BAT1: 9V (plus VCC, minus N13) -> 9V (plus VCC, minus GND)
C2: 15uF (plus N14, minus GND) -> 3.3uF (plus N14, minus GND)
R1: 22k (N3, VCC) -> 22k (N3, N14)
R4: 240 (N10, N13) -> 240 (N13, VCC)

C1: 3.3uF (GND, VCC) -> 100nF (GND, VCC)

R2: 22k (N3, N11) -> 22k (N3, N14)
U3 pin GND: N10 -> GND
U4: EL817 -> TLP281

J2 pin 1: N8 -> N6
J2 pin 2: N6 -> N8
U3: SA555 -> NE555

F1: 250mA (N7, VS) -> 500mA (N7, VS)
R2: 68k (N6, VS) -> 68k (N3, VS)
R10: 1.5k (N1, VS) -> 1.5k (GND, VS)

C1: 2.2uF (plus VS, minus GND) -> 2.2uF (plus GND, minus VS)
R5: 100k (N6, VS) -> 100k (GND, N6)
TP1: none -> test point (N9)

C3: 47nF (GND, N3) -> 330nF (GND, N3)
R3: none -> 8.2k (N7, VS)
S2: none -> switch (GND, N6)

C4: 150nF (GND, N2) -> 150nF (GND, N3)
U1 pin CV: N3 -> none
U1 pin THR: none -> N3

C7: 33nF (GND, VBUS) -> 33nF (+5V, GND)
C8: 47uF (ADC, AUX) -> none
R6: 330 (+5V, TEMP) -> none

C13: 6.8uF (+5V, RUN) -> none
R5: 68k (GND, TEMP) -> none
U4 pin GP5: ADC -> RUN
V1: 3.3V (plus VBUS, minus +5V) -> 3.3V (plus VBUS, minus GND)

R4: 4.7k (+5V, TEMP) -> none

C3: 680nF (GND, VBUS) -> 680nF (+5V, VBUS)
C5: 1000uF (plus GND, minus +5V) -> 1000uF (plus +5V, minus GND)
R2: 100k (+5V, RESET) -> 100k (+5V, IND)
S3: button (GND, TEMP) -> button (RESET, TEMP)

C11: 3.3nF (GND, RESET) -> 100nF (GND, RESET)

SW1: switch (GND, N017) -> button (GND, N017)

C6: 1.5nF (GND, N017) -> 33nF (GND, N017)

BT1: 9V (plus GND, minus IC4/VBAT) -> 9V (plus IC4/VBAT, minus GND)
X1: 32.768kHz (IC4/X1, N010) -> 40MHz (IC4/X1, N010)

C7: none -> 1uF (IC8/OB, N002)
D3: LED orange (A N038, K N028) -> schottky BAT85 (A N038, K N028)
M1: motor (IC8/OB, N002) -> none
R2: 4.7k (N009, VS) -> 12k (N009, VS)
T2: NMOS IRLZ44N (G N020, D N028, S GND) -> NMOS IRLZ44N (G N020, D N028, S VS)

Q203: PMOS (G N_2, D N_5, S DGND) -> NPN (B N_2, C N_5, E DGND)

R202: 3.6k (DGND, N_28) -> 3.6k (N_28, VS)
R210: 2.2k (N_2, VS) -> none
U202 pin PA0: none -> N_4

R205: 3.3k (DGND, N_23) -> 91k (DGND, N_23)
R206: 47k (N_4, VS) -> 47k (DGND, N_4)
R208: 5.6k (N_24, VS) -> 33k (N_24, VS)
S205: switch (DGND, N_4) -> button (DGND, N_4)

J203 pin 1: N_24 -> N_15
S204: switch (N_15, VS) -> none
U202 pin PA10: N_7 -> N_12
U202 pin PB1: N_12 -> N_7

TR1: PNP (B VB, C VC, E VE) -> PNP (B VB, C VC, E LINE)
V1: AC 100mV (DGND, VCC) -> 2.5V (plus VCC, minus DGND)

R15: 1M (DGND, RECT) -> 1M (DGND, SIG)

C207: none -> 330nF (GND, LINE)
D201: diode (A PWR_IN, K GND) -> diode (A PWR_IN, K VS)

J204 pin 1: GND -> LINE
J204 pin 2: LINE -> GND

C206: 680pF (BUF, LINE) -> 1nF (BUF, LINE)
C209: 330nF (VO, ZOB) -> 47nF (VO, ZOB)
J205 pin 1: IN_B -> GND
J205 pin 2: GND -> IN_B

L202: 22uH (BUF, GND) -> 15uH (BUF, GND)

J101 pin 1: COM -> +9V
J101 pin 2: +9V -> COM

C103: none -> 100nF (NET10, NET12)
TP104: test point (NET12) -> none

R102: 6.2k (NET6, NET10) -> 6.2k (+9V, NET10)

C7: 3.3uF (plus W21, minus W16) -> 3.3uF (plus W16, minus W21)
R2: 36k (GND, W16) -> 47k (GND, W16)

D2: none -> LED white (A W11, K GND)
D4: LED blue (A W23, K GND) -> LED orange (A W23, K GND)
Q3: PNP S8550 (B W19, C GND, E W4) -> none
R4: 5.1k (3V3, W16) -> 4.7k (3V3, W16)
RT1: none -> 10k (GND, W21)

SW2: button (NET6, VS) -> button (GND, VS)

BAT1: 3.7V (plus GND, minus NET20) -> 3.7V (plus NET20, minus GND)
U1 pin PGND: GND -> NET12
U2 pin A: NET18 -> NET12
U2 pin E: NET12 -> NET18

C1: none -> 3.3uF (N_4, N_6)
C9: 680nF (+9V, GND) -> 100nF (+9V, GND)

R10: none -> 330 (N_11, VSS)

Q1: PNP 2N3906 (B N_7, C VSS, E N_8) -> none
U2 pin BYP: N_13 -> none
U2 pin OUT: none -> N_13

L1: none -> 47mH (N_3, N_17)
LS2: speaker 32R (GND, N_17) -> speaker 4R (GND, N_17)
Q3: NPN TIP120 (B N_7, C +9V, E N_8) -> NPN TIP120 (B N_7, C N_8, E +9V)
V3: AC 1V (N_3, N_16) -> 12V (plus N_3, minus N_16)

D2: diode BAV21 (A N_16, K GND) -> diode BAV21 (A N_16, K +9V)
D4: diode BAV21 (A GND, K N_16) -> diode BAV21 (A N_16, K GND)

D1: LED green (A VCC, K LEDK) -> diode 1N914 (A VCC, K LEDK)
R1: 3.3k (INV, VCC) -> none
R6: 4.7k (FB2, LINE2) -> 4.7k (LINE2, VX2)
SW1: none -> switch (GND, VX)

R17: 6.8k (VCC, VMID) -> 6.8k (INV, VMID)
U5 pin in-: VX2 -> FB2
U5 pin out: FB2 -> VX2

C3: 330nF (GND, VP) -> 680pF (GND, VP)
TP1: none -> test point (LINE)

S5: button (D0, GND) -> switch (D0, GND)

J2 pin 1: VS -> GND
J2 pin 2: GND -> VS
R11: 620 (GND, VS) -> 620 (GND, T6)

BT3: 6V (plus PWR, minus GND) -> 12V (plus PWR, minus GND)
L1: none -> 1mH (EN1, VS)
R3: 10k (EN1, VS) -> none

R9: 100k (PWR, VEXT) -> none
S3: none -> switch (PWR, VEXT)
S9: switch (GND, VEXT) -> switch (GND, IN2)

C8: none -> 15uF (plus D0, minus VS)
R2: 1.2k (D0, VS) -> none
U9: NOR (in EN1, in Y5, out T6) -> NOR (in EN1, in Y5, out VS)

________

*TASK OBJECTIVE*
What is needed is a count of the lines in the data that contain the word "diode"; please give it and no other words.

*SOLUTION TO THIS EXERCISE*
4